- **Task goal**
Present every line of the records below as a numbered list, skipping blank lines and omitting the pictures.
### Given records ###
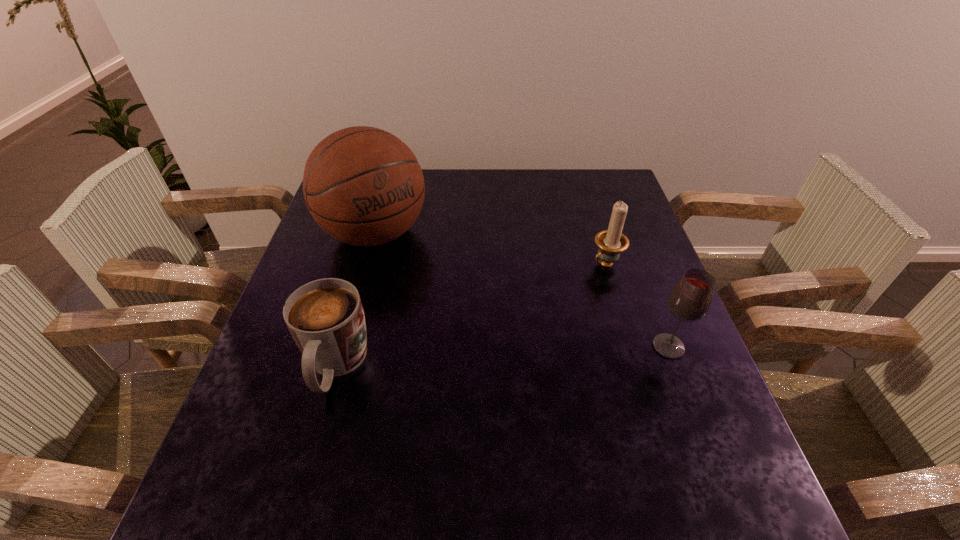
Where is `vacant region located 0.190m on the side with brand label of the tallest object`? vacant region located 0.190m on the side with brand label of the tallest object is located at coordinates (438, 307).

This screenshot has height=540, width=960. What are the coordinates of `vacant space located on the side with brand label of the tallest object` in the screenshot? It's located at (425, 293).

The width and height of the screenshot is (960, 540). I want to click on object that is at the far edge, so click(x=364, y=186).

Find the location of `mug that is at the left edge`. mug that is at the left edge is located at coordinates (325, 317).

Find the location of `basketball present at the left edge`. basketball present at the left edge is located at coordinates (364, 186).

Where is `glass drink container that is at the right edge`? Image resolution: width=960 pixels, height=540 pixels. glass drink container that is at the right edge is located at coordinates (690, 299).

Locate an element on the screen. Image resolution: width=960 pixels, height=540 pixels. candle_holder at the right edge is located at coordinates (611, 242).

This screenshot has width=960, height=540. Identify the location of object at the far left corner. (364, 186).

The image size is (960, 540). In the image, there is a desktop. In order to click on vacant space at the far edge in this screenshot , I will do `click(448, 185)`.

Locate an element on the screen. free region at the near edge is located at coordinates (320, 449).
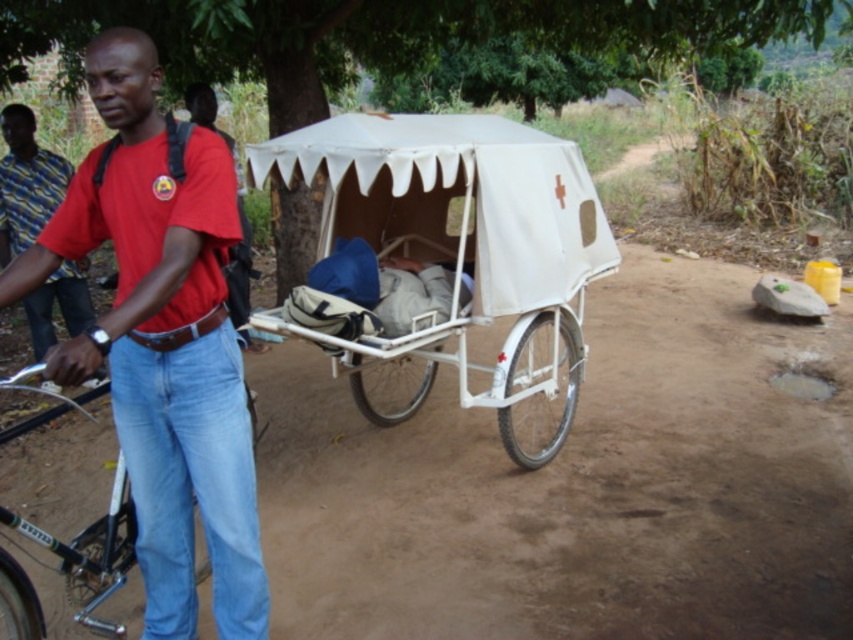
Based on the scene, which object is positioned higher relative to the other? The white matte wagon at center or the red cotton shirt at left?

The white matte wagon at center is positioned higher than the red cotton shirt at left.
###
- **Exercise answer**
1. Where is `vacant region located 0.190m on the side with brand label of the tallest object`? vacant region located 0.190m on the side with brand label of the tallest object is located at coordinates (438, 307).
2. This screenshot has height=540, width=960. What are the coordinates of `vacant space located on the side with brand label of the tallest object` in the screenshot? It's located at (425, 293).
3. The width and height of the screenshot is (960, 540). I want to click on object that is at the far edge, so click(x=364, y=186).
4. Find the location of `mug that is at the left edge`. mug that is at the left edge is located at coordinates (325, 317).
5. Find the location of `basketball present at the left edge`. basketball present at the left edge is located at coordinates (364, 186).
6. Where is `glass drink container that is at the right edge`? Image resolution: width=960 pixels, height=540 pixels. glass drink container that is at the right edge is located at coordinates (690, 299).
7. Locate an element on the screen. Image resolution: width=960 pixels, height=540 pixels. candle_holder at the right edge is located at coordinates (611, 242).
8. This screenshot has width=960, height=540. Identify the location of object at the far left corner. (364, 186).
9. The image size is (960, 540). In the image, there is a desktop. In order to click on vacant space at the far edge in this screenshot , I will do `click(448, 185)`.
10. Locate an element on the screen. free region at the near edge is located at coordinates (320, 449).
11. Based on the scene, which object is positioned higher relative to the other? The white matte wagon at center or the red cotton shirt at left?
12. The white matte wagon at center is positioned higher than the red cotton shirt at left.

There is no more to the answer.